**** Available data

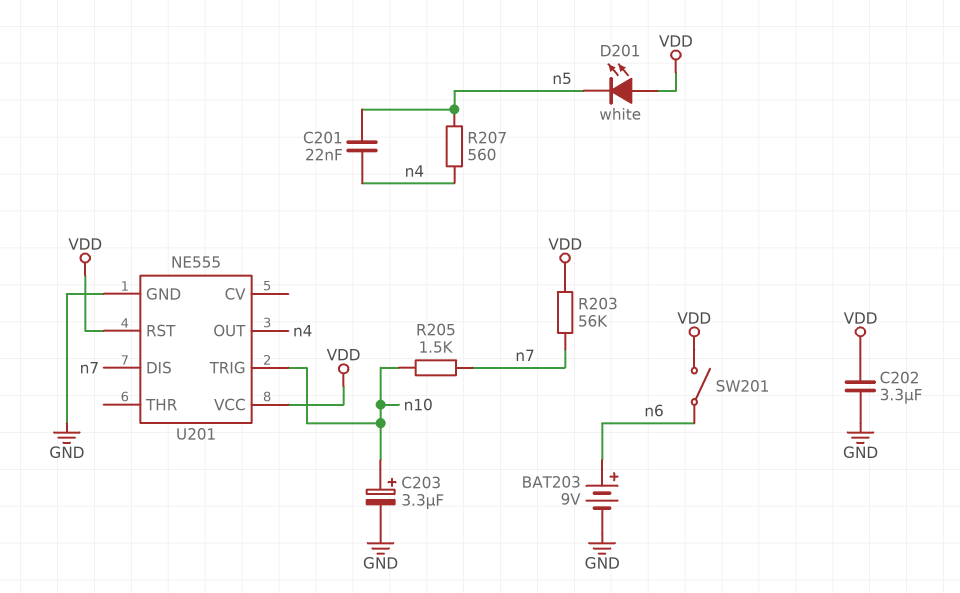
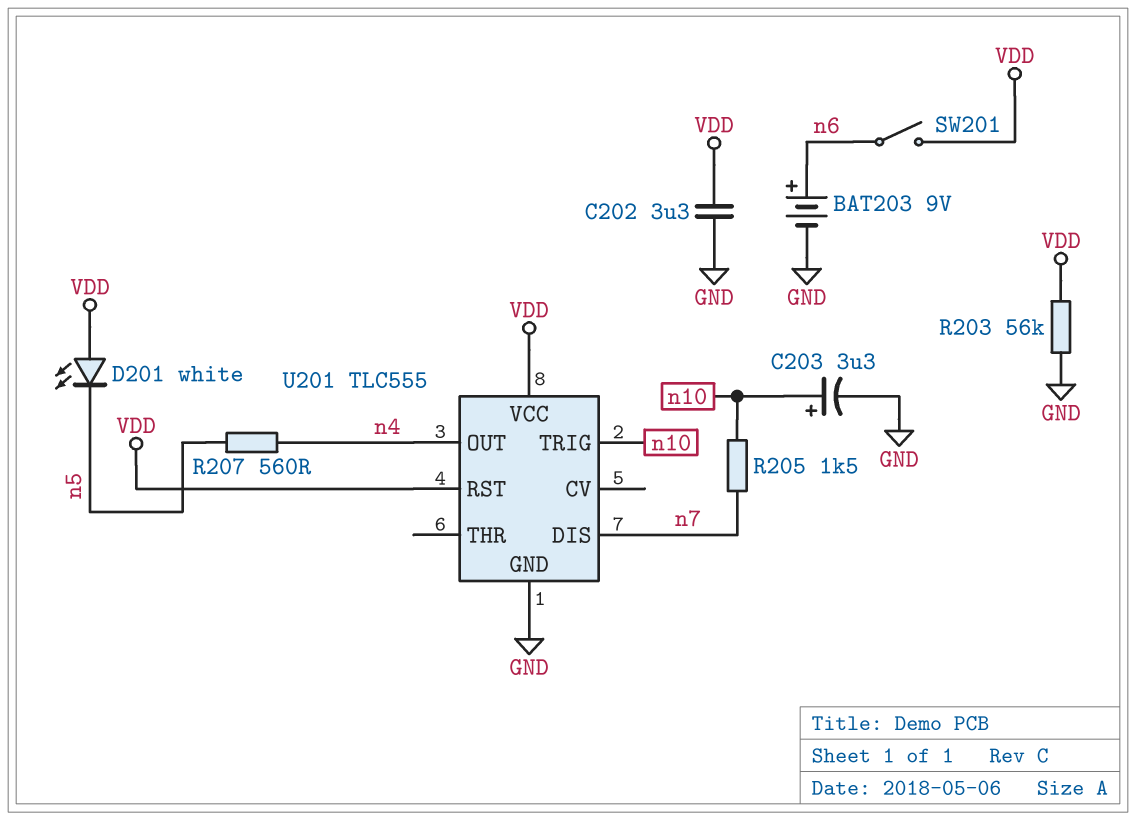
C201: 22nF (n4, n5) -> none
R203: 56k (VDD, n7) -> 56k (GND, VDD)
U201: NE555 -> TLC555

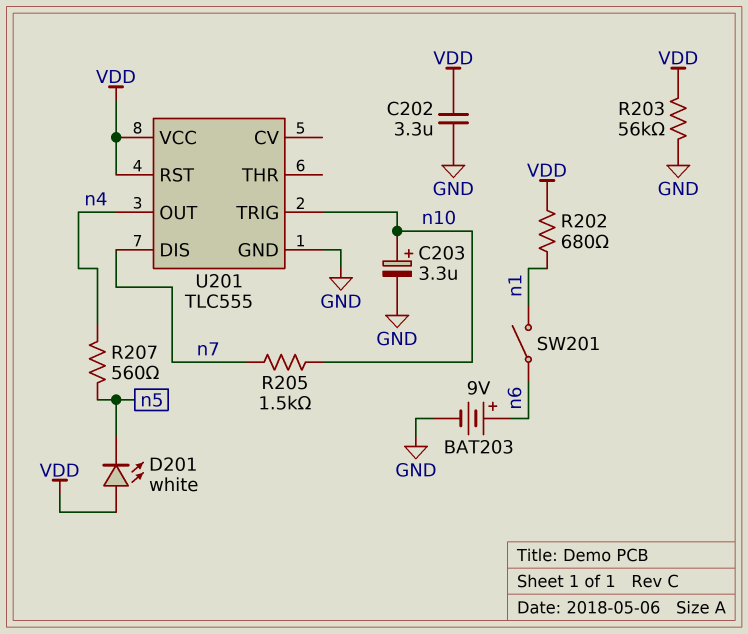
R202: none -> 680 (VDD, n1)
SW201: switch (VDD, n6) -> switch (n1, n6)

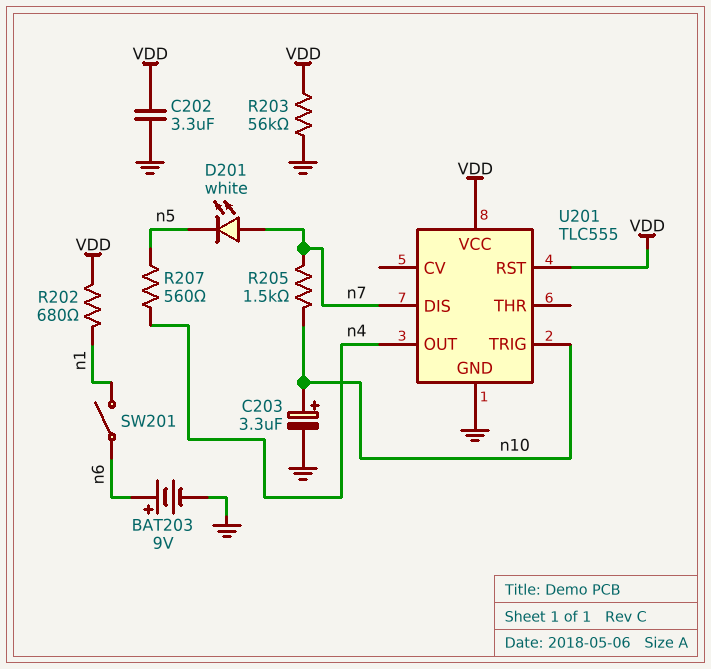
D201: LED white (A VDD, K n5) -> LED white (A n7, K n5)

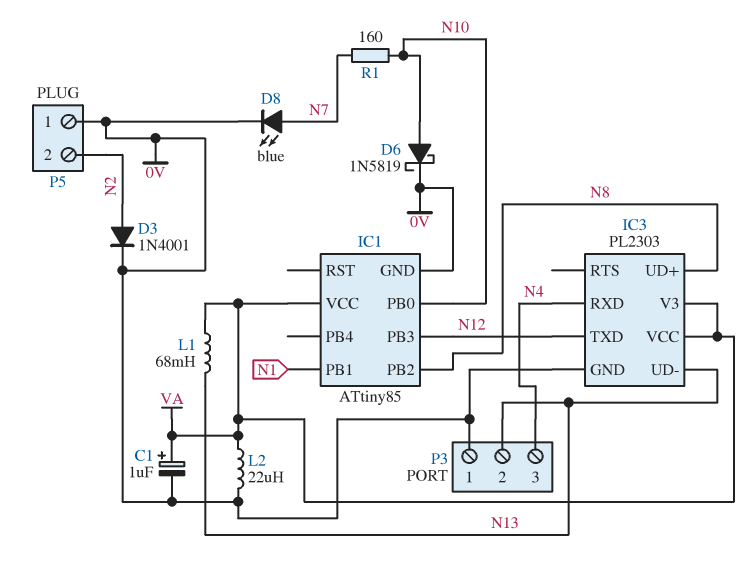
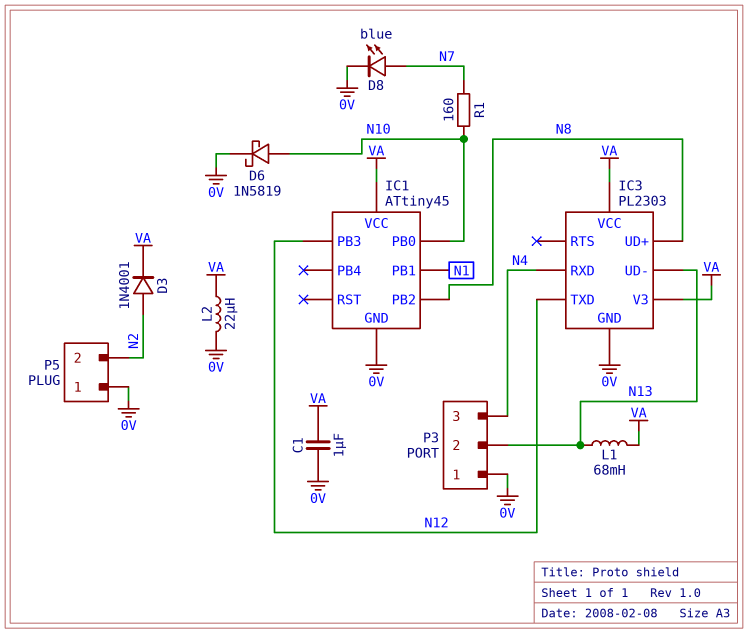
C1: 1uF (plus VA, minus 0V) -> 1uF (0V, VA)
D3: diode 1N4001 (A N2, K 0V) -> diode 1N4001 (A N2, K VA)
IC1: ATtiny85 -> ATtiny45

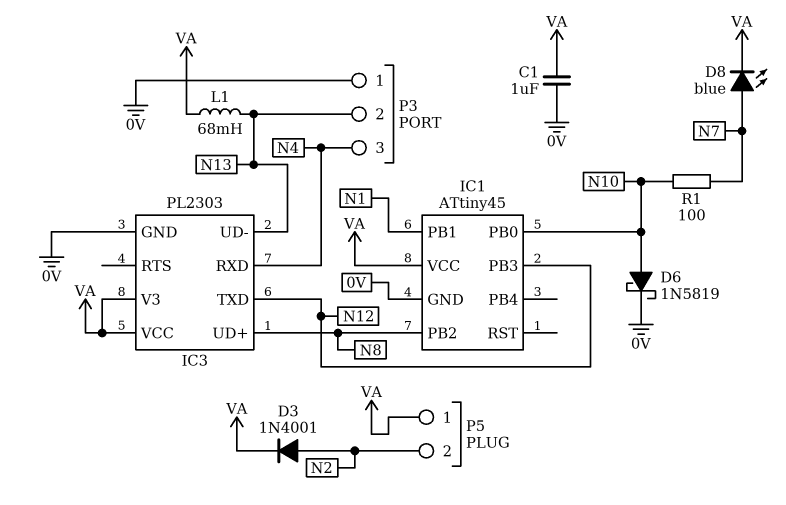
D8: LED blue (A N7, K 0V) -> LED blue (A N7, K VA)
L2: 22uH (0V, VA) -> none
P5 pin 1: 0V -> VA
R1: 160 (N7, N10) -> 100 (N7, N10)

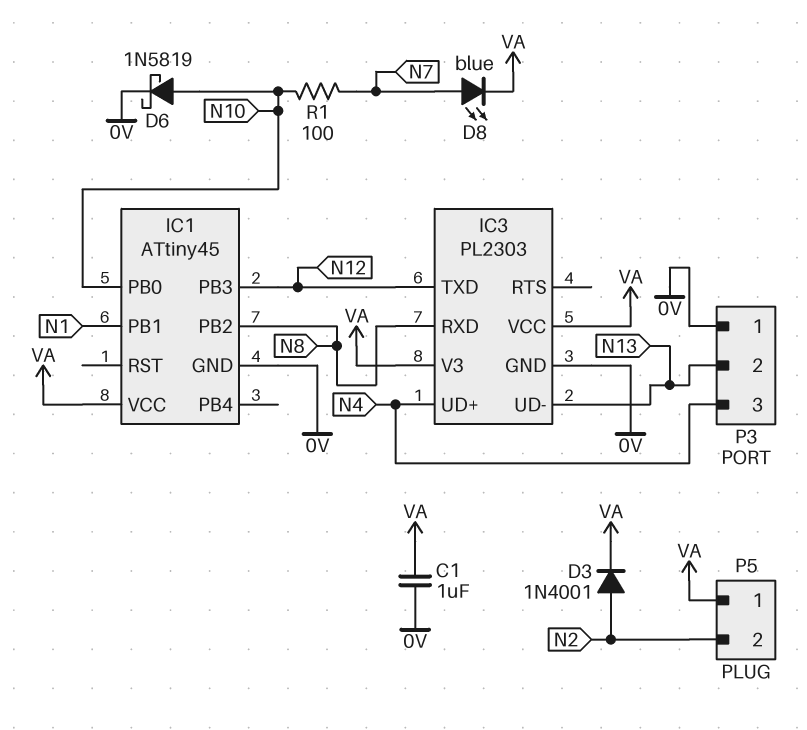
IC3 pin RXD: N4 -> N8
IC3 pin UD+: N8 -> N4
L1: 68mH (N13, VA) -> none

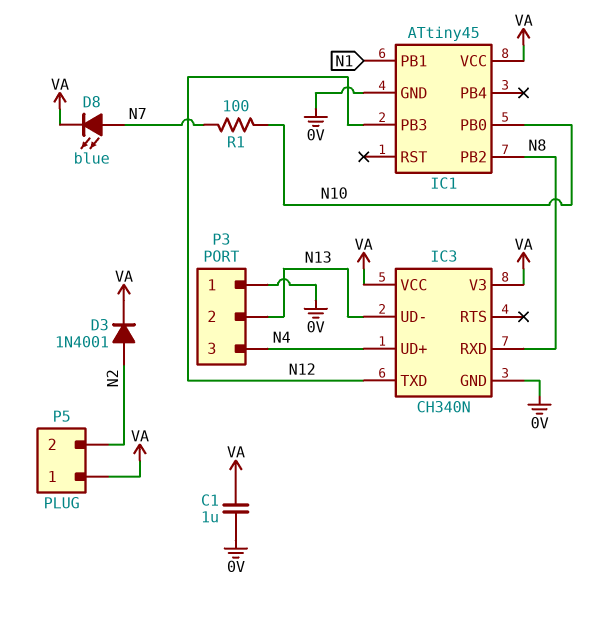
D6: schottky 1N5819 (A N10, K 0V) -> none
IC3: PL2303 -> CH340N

********
**** Available data

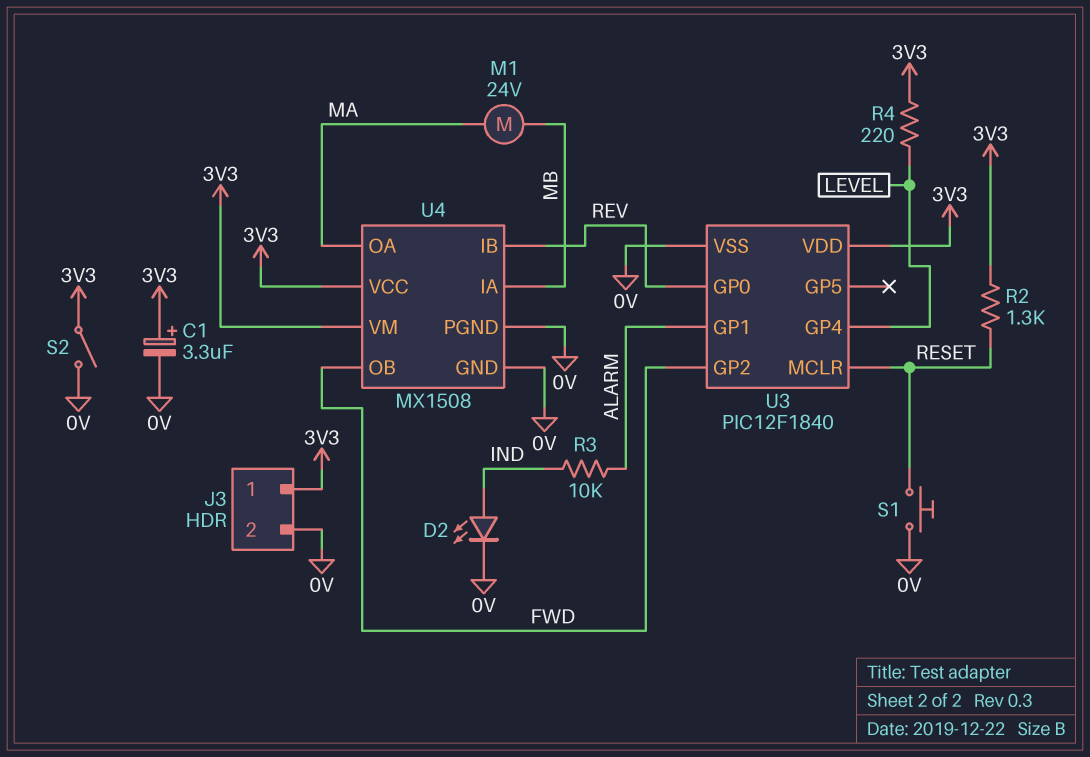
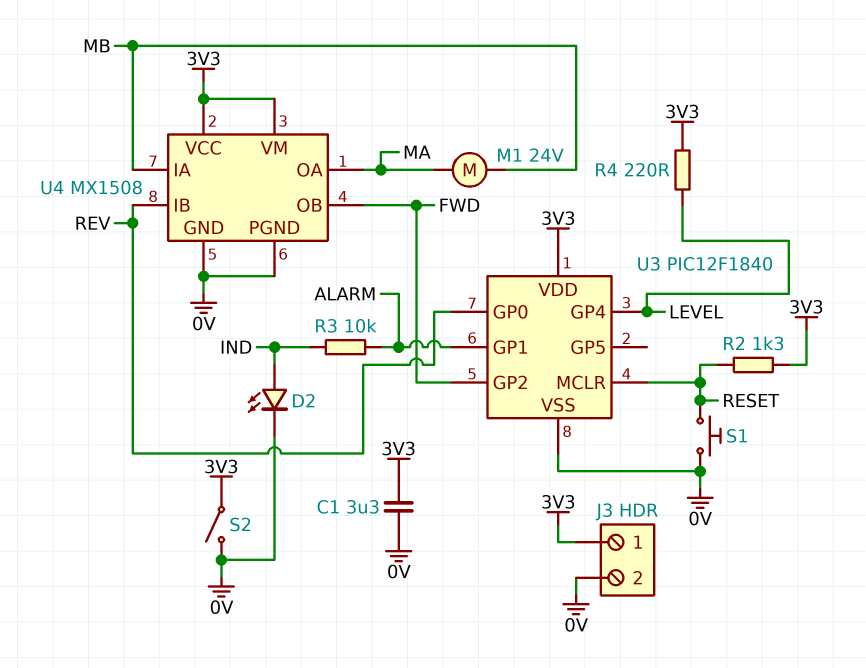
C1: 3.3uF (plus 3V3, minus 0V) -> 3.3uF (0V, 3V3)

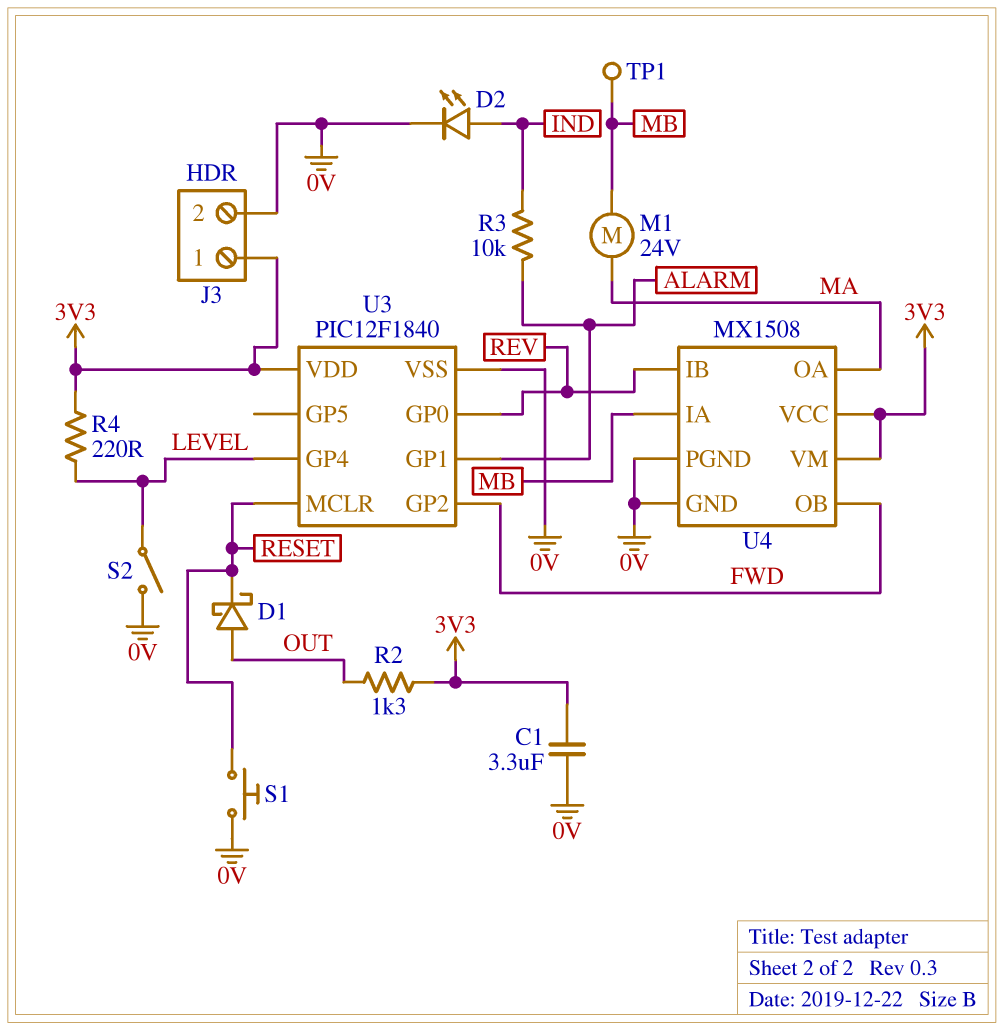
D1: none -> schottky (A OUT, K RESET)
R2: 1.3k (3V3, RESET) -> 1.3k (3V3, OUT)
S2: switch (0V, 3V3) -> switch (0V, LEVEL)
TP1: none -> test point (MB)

********
**** Available data

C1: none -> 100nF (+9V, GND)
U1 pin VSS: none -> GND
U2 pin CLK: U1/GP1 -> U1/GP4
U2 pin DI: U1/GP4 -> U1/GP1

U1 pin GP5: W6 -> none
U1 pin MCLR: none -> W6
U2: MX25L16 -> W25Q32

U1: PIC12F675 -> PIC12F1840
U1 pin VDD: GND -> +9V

********

Task requirements: Could you output exactly the lines above, from the line with "IC1: ATtiny85 -> ATtiny45" up to and including the line with "IC3: PL2303 -> CH340N", and nothing else, skipping the pictures?

Task answer:
IC1: ATtiny85 -> ATtiny45

D8: LED blue (A N7, K 0V) -> LED blue (A N7, K VA)
L2: 22uH (0V, VA) -> none
P5 pin 1: 0V -> VA
R1: 160 (N7, N10) -> 100 (N7, N10)

IC3 pin RXD: N4 -> N8
IC3 pin UD+: N8 -> N4
L1: 68mH (N13, VA) -> none

D6: schottky 1N5819 (A N10, K 0V) -> none
IC3: PL2303 -> CH340N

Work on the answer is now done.